Exercise details: Give back the records in full, with every line exactly as it was.

Data entries:
════════════════

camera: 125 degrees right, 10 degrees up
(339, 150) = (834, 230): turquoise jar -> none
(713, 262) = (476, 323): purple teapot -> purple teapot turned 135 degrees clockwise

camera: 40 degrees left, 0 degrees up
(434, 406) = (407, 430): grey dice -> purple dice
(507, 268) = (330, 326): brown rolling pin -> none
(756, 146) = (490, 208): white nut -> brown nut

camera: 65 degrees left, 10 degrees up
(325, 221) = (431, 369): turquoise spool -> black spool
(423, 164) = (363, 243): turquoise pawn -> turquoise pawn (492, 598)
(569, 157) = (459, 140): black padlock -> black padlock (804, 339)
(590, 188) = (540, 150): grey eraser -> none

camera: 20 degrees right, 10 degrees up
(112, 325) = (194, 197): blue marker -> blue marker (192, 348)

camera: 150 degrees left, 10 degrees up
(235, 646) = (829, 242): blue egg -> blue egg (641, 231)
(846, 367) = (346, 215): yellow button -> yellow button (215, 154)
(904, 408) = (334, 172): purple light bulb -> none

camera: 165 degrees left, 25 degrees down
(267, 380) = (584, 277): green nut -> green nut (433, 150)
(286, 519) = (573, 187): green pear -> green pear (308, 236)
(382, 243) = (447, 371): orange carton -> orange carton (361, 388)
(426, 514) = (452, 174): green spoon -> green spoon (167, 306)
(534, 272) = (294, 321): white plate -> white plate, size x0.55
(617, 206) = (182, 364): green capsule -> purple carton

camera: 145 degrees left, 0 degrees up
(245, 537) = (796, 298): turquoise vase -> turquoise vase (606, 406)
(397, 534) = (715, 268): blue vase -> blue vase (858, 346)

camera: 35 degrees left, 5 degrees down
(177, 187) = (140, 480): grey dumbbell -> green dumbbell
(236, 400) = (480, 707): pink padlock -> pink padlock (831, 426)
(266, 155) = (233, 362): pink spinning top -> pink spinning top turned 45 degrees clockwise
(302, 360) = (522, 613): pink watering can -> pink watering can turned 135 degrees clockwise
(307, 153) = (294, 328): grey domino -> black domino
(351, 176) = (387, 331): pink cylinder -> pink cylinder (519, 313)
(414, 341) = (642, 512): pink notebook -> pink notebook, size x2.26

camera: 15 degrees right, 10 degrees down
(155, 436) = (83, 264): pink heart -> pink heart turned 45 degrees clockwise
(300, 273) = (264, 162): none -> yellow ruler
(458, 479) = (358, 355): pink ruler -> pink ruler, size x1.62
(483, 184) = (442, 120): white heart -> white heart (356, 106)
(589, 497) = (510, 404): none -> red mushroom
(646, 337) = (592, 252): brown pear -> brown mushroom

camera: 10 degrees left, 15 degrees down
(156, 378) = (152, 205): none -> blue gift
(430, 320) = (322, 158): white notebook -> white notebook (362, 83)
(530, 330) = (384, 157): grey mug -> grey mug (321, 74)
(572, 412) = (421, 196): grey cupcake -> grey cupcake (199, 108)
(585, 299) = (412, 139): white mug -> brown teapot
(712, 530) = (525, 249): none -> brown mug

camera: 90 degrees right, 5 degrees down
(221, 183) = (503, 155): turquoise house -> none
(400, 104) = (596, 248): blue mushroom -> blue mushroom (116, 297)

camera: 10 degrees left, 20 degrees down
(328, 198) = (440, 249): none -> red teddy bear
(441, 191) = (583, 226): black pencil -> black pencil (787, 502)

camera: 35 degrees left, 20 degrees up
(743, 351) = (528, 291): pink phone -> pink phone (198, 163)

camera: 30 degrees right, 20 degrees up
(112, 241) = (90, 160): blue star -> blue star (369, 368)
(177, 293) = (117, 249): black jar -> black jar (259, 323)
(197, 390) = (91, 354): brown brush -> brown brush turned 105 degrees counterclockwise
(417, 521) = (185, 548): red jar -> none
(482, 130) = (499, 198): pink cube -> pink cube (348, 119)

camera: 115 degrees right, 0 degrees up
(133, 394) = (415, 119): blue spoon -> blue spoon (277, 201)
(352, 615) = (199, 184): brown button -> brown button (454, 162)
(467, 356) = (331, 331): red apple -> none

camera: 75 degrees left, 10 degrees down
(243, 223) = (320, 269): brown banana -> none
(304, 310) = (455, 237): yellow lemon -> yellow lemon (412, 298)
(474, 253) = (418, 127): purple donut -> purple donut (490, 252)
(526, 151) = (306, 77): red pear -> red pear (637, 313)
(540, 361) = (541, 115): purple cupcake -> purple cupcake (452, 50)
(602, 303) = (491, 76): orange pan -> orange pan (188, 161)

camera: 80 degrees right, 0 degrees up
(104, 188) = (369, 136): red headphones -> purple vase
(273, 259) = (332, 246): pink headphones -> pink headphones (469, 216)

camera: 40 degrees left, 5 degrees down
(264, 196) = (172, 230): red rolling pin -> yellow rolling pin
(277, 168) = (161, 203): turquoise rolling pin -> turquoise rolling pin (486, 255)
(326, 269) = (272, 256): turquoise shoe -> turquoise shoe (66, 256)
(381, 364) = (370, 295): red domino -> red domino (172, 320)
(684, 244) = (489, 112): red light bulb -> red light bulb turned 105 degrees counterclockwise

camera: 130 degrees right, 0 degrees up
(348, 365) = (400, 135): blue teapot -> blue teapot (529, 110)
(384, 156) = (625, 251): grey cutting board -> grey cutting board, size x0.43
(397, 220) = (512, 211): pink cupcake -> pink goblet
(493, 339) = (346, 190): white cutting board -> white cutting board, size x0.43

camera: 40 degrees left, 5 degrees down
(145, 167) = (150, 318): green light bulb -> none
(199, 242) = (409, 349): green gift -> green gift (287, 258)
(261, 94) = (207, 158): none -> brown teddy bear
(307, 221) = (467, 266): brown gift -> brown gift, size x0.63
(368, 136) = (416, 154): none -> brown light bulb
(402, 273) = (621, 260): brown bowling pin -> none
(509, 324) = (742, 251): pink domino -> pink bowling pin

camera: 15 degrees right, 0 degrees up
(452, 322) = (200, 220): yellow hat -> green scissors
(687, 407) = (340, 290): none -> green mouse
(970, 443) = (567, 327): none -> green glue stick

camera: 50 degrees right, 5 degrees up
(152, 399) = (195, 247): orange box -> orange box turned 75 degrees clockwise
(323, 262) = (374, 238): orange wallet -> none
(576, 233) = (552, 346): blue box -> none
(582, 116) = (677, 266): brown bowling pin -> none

════════════════

Solution for this problem:
camera: 125 degrees right, 10 degrees up
(339, 150) = (834, 230): turquoise jar -> none
(713, 262) = (476, 323): purple teapot -> purple teapot turned 135 degrees clockwise

camera: 40 degrees left, 0 degrees up
(434, 406) = (407, 430): grey dice -> purple dice
(507, 268) = (330, 326): brown rolling pin -> none
(756, 146) = (490, 208): white nut -> brown nut

camera: 65 degrees left, 10 degrees up
(325, 221) = (431, 369): turquoise spool -> black spool
(423, 164) = (363, 243): turquoise pawn -> turquoise pawn (492, 598)
(569, 157) = (459, 140): black padlock -> black padlock (804, 339)
(590, 188) = (540, 150): grey eraser -> none

camera: 20 degrees right, 10 degrees up
(112, 325) = (194, 197): blue marker -> blue marker (192, 348)

camera: 150 degrees left, 10 degrees up
(235, 646) = (829, 242): blue egg -> blue egg (641, 231)
(846, 367) = (346, 215): yellow button -> yellow button (215, 154)
(904, 408) = (334, 172): purple light bulb -> none

camera: 165 degrees left, 25 degrees down
(267, 380) = (584, 277): green nut -> green nut (433, 150)
(286, 519) = (573, 187): green pear -> green pear (308, 236)
(382, 243) = (447, 371): orange carton -> orange carton (361, 388)
(426, 514) = (452, 174): green spoon -> green spoon (167, 306)
(534, 272) = (294, 321): white plate -> white plate, size x0.55
(617, 206) = (182, 364): green capsule -> purple carton

camera: 145 degrees left, 0 degrees up
(245, 537) = (796, 298): turquoise vase -> turquoise vase (606, 406)
(397, 534) = (715, 268): blue vase -> blue vase (858, 346)

camera: 35 degrees left, 5 degrees down
(177, 187) = (140, 480): grey dumbbell -> green dumbbell
(236, 400) = (480, 707): pink padlock -> pink padlock (831, 426)
(266, 155) = (233, 362): pink spinning top -> pink spinning top turned 45 degrees clockwise
(302, 360) = (522, 613): pink watering can -> pink watering can turned 135 degrees clockwise
(307, 153) = (294, 328): grey domino -> black domino
(351, 176) = (387, 331): pink cylinder -> pink cylinder (519, 313)
(414, 341) = (642, 512): pink notebook -> pink notebook, size x2.26

camera: 15 degrees right, 10 degrees down
(155, 436) = (83, 264): pink heart -> pink heart turned 45 degrees clockwise
(300, 273) = (264, 162): none -> yellow ruler
(458, 479) = (358, 355): pink ruler -> pink ruler, size x1.62
(483, 184) = (442, 120): white heart -> white heart (356, 106)
(589, 497) = (510, 404): none -> red mushroom
(646, 337) = (592, 252): brown pear -> brown mushroom

camera: 10 degrees left, 15 degrees down
(156, 378) = (152, 205): none -> blue gift
(430, 320) = (322, 158): white notebook -> white notebook (362, 83)
(530, 330) = (384, 157): grey mug -> grey mug (321, 74)
(572, 412) = (421, 196): grey cupcake -> grey cupcake (199, 108)
(585, 299) = (412, 139): white mug -> brown teapot
(712, 530) = (525, 249): none -> brown mug

camera: 90 degrees right, 5 degrees down
(221, 183) = (503, 155): turquoise house -> none
(400, 104) = (596, 248): blue mushroom -> blue mushroom (116, 297)

camera: 10 degrees left, 20 degrees down
(328, 198) = (440, 249): none -> red teddy bear
(441, 191) = (583, 226): black pencil -> black pencil (787, 502)

camera: 35 degrees left, 20 degrees up
(743, 351) = (528, 291): pink phone -> pink phone (198, 163)

camera: 30 degrees right, 20 degrees up
(112, 241) = (90, 160): blue star -> blue star (369, 368)
(177, 293) = (117, 249): black jar -> black jar (259, 323)
(197, 390) = (91, 354): brown brush -> brown brush turned 105 degrees counterclockwise
(417, 521) = (185, 548): red jar -> none
(482, 130) = (499, 198): pink cube -> pink cube (348, 119)

camera: 115 degrees right, 0 degrees up
(133, 394) = (415, 119): blue spoon -> blue spoon (277, 201)
(352, 615) = (199, 184): brown button -> brown button (454, 162)
(467, 356) = (331, 331): red apple -> none

camera: 75 degrees left, 10 degrees down
(243, 223) = (320, 269): brown banana -> none
(304, 310) = (455, 237): yellow lemon -> yellow lemon (412, 298)
(474, 253) = (418, 127): purple donut -> purple donut (490, 252)
(526, 151) = (306, 77): red pear -> red pear (637, 313)
(540, 361) = (541, 115): purple cupcake -> purple cupcake (452, 50)
(602, 303) = (491, 76): orange pan -> orange pan (188, 161)

camera: 80 degrees right, 0 degrees up
(104, 188) = (369, 136): red headphones -> purple vase
(273, 259) = (332, 246): pink headphones -> pink headphones (469, 216)

camera: 40 degrees left, 5 degrees down
(264, 196) = (172, 230): red rolling pin -> yellow rolling pin
(277, 168) = (161, 203): turquoise rolling pin -> turquoise rolling pin (486, 255)
(326, 269) = (272, 256): turquoise shoe -> turquoise shoe (66, 256)
(381, 364) = (370, 295): red domino -> red domino (172, 320)
(684, 244) = (489, 112): red light bulb -> red light bulb turned 105 degrees counterclockwise

camera: 130 degrees right, 0 degrees up
(348, 365) = (400, 135): blue teapot -> blue teapot (529, 110)
(384, 156) = (625, 251): grey cutting board -> grey cutting board, size x0.43
(397, 220) = (512, 211): pink cupcake -> pink goblet
(493, 339) = (346, 190): white cutting board -> white cutting board, size x0.43

camera: 40 degrees left, 5 degrees down
(145, 167) = (150, 318): green light bulb -> none
(199, 242) = (409, 349): green gift -> green gift (287, 258)
(261, 94) = (207, 158): none -> brown teddy bear
(307, 221) = (467, 266): brown gift -> brown gift, size x0.63
(368, 136) = (416, 154): none -> brown light bulb
(402, 273) = (621, 260): brown bowling pin -> none
(509, 324) = (742, 251): pink domino -> pink bowling pin

camera: 15 degrees right, 0 degrees up
(452, 322) = (200, 220): yellow hat -> green scissors
(687, 407) = (340, 290): none -> green mouse
(970, 443) = (567, 327): none -> green glue stick

camera: 50 degrees right, 5 degrees up
(152, 399) = (195, 247): orange box -> orange box turned 75 degrees clockwise
(323, 262) = (374, 238): orange wallet -> none
(576, 233) = (552, 346): blue box -> none
(582, 116) = (677, 266): brown bowling pin -> none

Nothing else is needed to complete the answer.